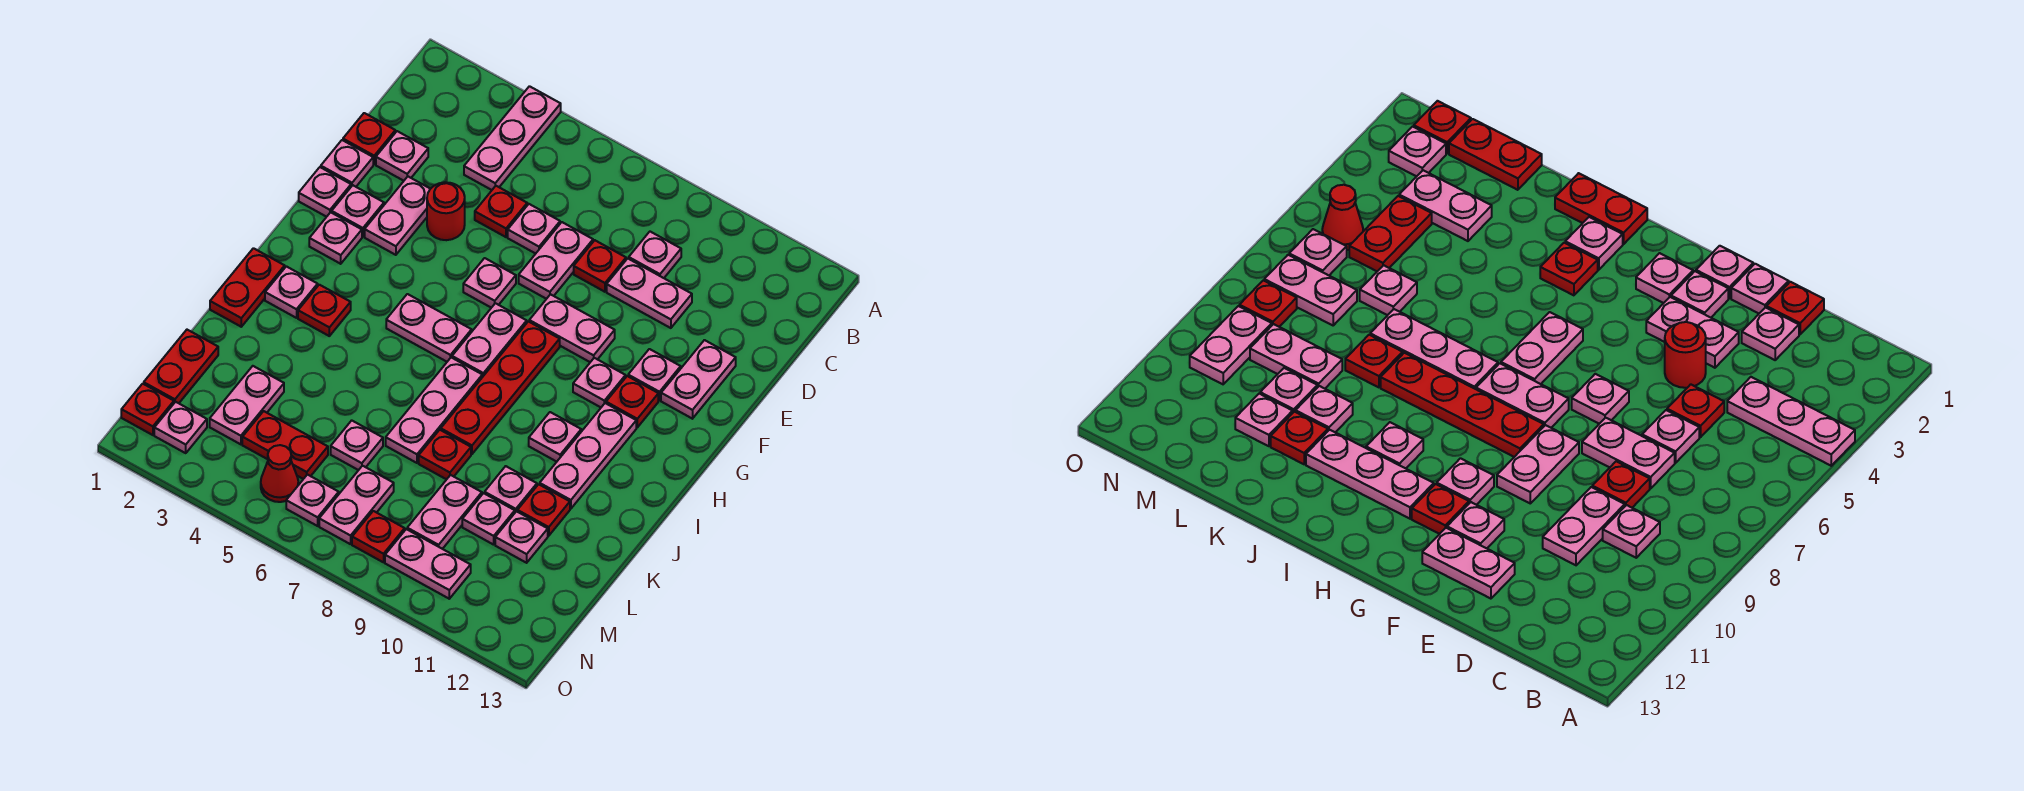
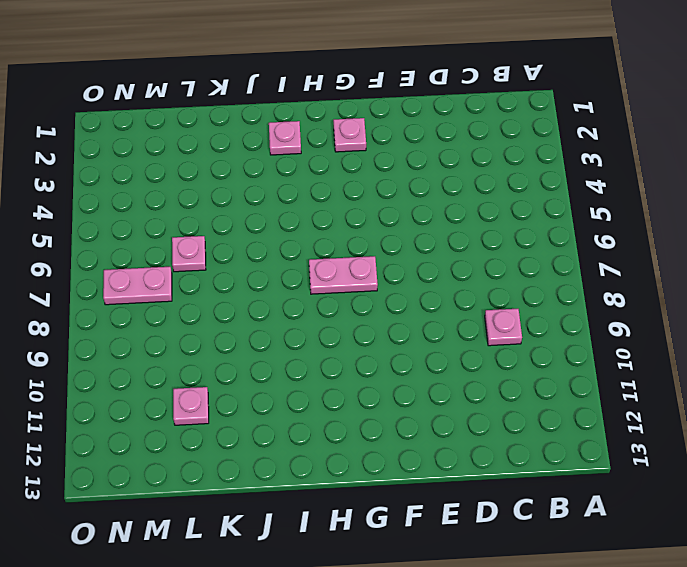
none -> pink plate A4:C4 level 1
none -> red plate D1 level 1
none -> pink plate D2 level 1
none -> red plate D5 level 1

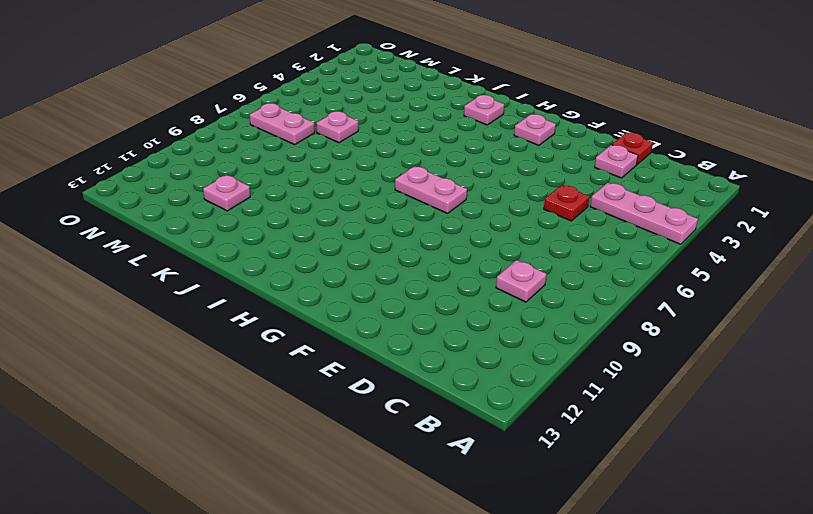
none -> pink plate D6 level 1
none -> pink plate D7:E7 level 1
none -> red plate D8 level 1
none -> pink plate D9:D10 level 1

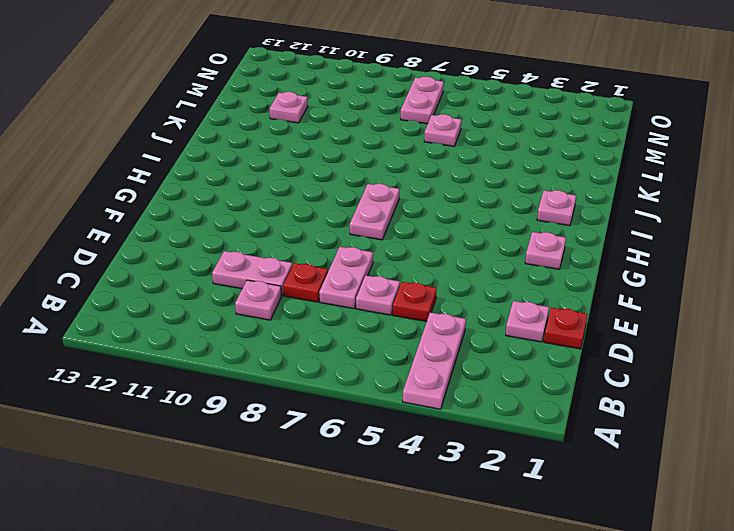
none -> pink plate E1 level 1
none -> pink plate E3:F3 level 1
none -> red round brick E4 level 1
none -> pink plate E12:F12 level 1

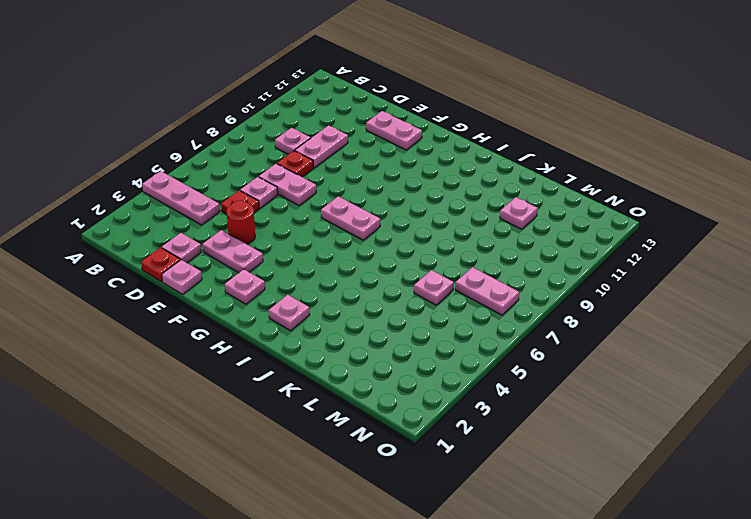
none -> pink plate F1 level 1
none -> pink plate F2 level 1
none -> pink plate F6 level 1
none -> pink plate F8:F9 level 1

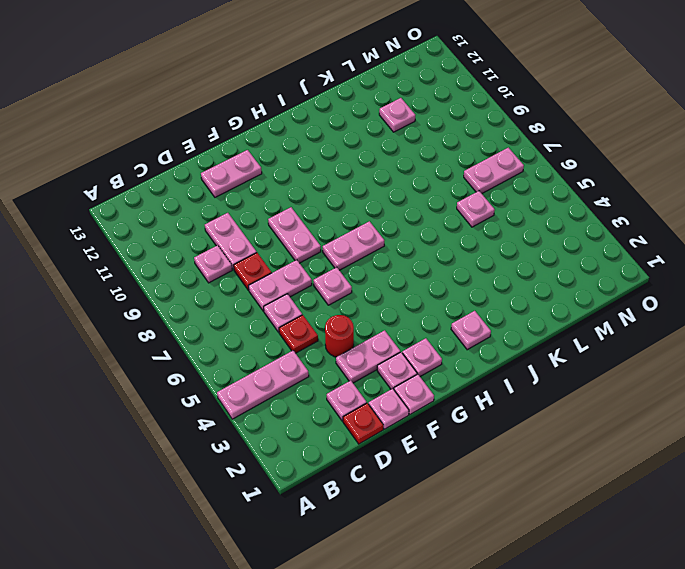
none -> pink plate F11 level 1
none -> red plate G8:J8 level 1
none -> pink plate G10 level 1
none -> red plate G11 level 1

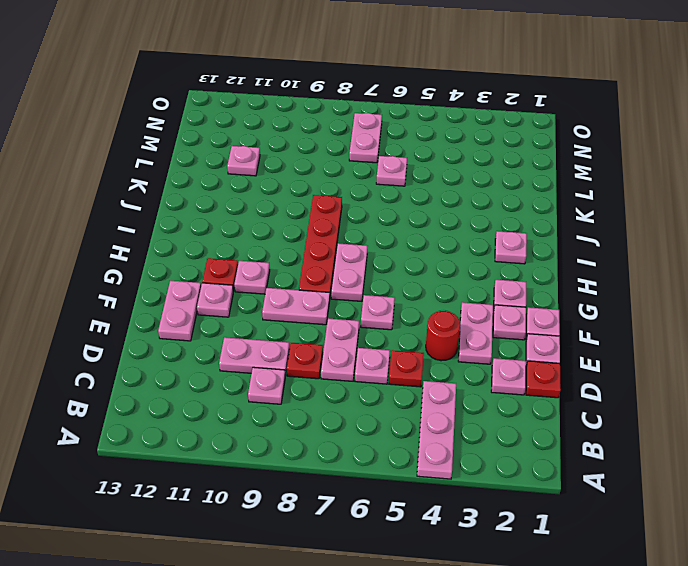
none -> pink plate H5:H6 level 1
none -> pink plate H11:J11 level 1
none -> red plate I1:J1 level 1
none -> red plate I3 level 1

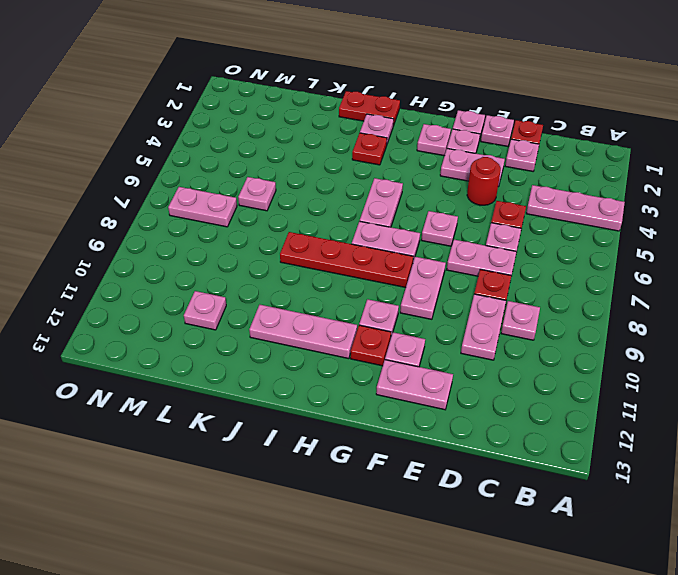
none -> pink plate I7:K7 level 1
none -> pink plate I10 level 1
none -> red plate K8 level 1
none -> pink plate K10 level 1

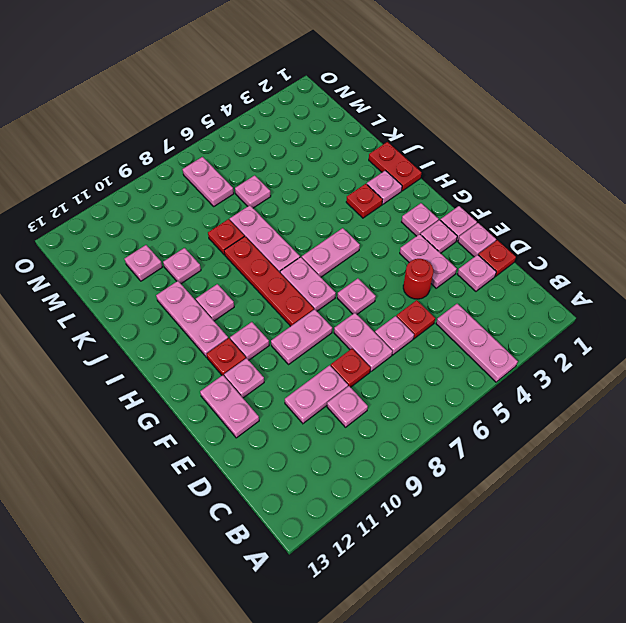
none -> red plate K11 level 1
none -> red plate L1:M1 level 1
none -> pink plate L3:M3 level 1
none -> pink plate L9:M9 level 1

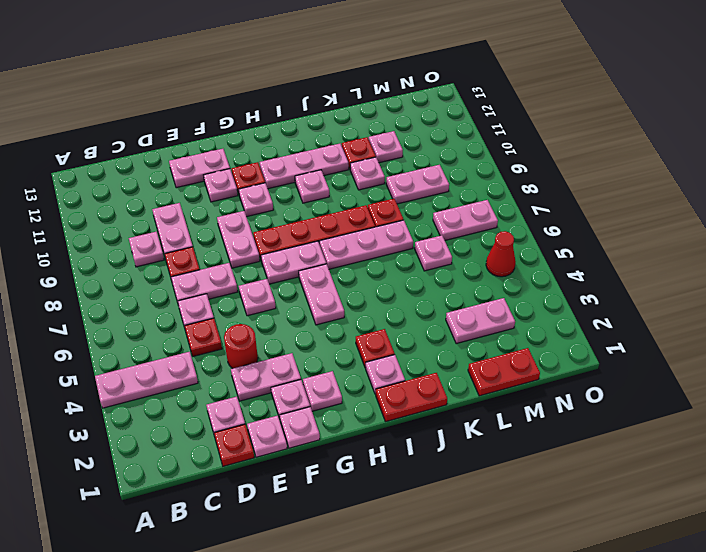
none -> pink plate L10 level 1
none -> red plate M4:M5 level 1
none -> red plate N1 level 1
none -> pink plate N2 level 1

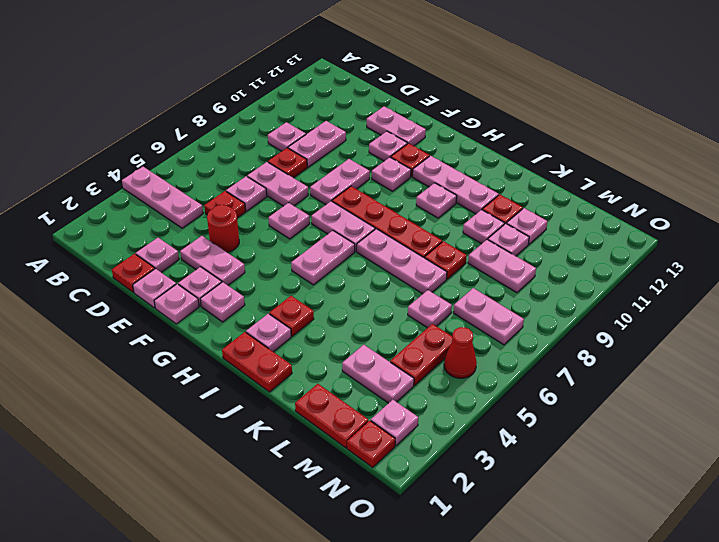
none -> pink plate N6 level 1
none -> red plate N8 level 1
none -> pink plate N9:N10 level 1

-- Work instructions --
Retype the records in full. Do not carry over the images.

-- Response --
none -> pink plate A4:C4 level 1
none -> red plate D1 level 1
none -> pink plate D2 level 1
none -> red plate D5 level 1

none -> pink plate D6 level 1
none -> pink plate D7:E7 level 1
none -> red plate D8 level 1
none -> pink plate D9:D10 level 1

none -> pink plate E1 level 1
none -> pink plate E3:F3 level 1
none -> red round brick E4 level 1
none -> pink plate E12:F12 level 1

none -> pink plate F1 level 1
none -> pink plate F2 level 1
none -> pink plate F6 level 1
none -> pink plate F8:F9 level 1

none -> pink plate F11 level 1
none -> red plate G8:J8 level 1
none -> pink plate G10 level 1
none -> red plate G11 level 1

none -> pink plate H5:H6 level 1
none -> pink plate H11:J11 level 1
none -> red plate I1:J1 level 1
none -> red plate I3 level 1

none -> pink plate I7:K7 level 1
none -> pink plate I10 level 1
none -> red plate K8 level 1
none -> pink plate K10 level 1

none -> red plate K11 level 1
none -> red plate L1:M1 level 1
none -> pink plate L3:M3 level 1
none -> pink plate L9:M9 level 1

none -> pink plate L10 level 1
none -> red plate M4:M5 level 1
none -> red plate N1 level 1
none -> pink plate N2 level 1

none -> pink plate N6 level 1
none -> red plate N8 level 1
none -> pink plate N9:N10 level 1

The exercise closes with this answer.